Data to examine
------------
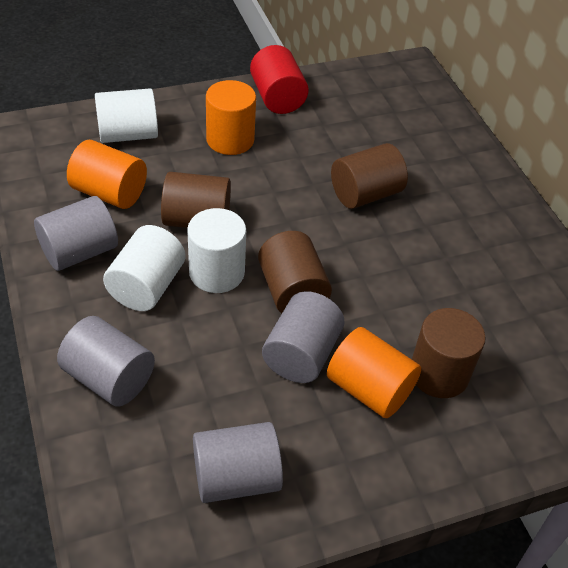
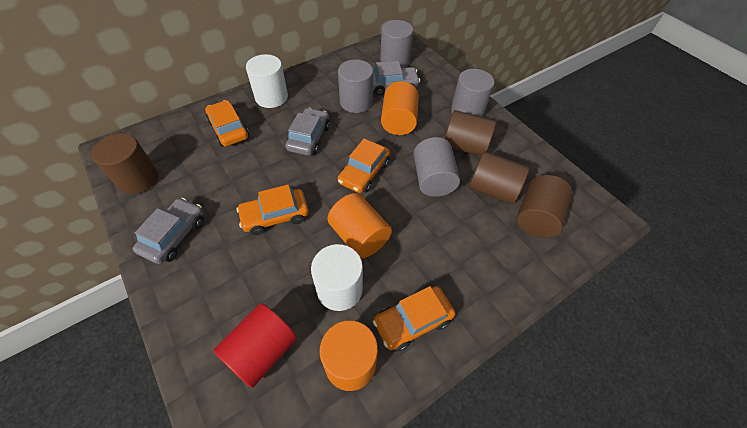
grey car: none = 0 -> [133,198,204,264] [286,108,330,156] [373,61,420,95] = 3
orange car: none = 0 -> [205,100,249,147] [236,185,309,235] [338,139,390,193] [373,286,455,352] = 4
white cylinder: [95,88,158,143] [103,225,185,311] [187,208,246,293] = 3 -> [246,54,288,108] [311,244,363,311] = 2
------------
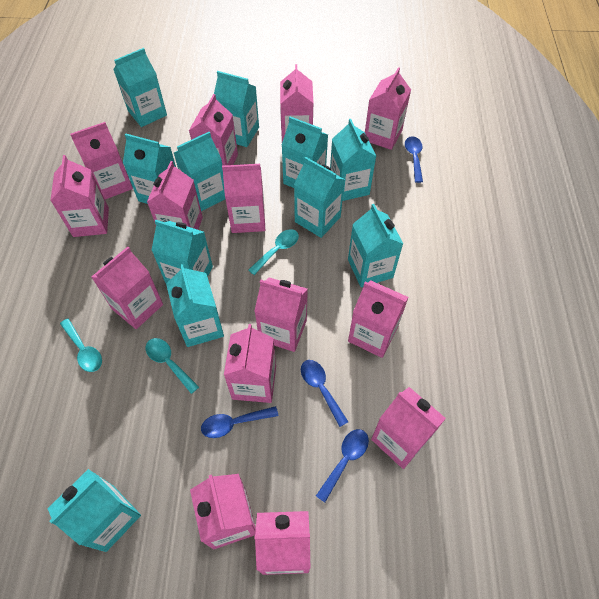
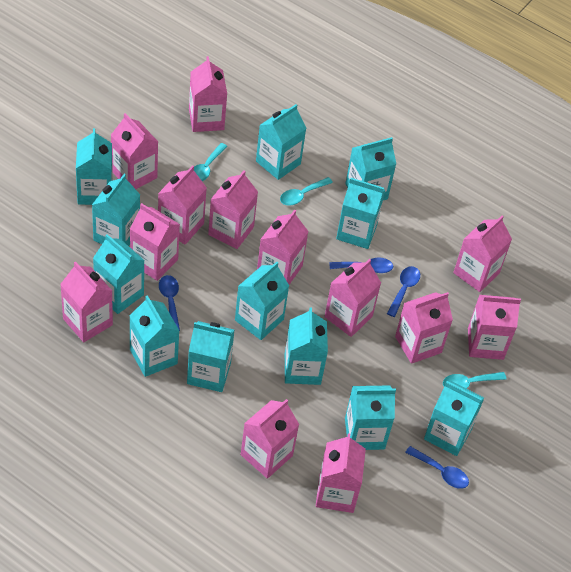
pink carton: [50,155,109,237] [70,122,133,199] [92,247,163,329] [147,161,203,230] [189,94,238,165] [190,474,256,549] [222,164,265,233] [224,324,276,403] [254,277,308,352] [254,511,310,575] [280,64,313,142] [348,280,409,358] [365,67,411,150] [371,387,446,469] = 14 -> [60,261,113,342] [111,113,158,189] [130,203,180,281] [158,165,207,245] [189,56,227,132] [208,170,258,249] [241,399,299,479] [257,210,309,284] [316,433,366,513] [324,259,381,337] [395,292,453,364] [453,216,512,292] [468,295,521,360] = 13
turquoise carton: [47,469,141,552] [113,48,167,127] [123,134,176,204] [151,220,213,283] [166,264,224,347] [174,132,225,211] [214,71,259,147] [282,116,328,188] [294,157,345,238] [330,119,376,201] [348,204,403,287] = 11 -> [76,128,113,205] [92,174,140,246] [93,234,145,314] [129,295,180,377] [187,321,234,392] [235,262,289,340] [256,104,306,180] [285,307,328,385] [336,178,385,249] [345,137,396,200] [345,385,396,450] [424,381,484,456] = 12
------------
Among the lines above, count those containing "carton" and give only that count.

2